INSTRUCTIONS FOR THE TASK:
Reproduce each line of the material below word for word, and leave the pictures out of your answer.
---------- DATA FOR THIS EXERCISE
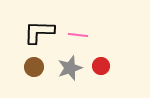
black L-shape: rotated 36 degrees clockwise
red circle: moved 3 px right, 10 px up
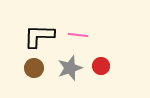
black L-shape: moved 4 px down
brown circle: moved 1 px down
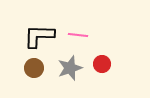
red circle: moved 1 px right, 2 px up
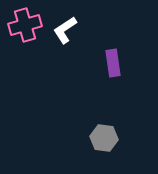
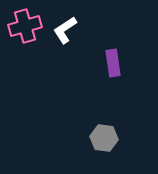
pink cross: moved 1 px down
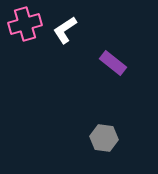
pink cross: moved 2 px up
purple rectangle: rotated 44 degrees counterclockwise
--------------------
REPLY TO THE EXERCISE:
black L-shape: rotated 36 degrees clockwise
red circle: moved 3 px right, 10 px up
black L-shape: moved 4 px down
brown circle: moved 1 px down
red circle: moved 1 px right, 2 px up
pink cross: moved 1 px down
pink cross: moved 2 px up
purple rectangle: rotated 44 degrees counterclockwise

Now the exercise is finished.